→ **Set task**
Reproduce every line of the records below verbatim, without any alteration.

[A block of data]
—————
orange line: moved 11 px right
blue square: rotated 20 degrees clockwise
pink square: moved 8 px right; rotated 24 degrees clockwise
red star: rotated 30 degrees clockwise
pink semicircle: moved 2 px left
—————
→ **Answer to this problem**
orange line: moved 11 px right
blue square: rotated 20 degrees clockwise
pink square: moved 8 px right; rotated 24 degrees clockwise
red star: rotated 30 degrees clockwise
pink semicircle: moved 2 px left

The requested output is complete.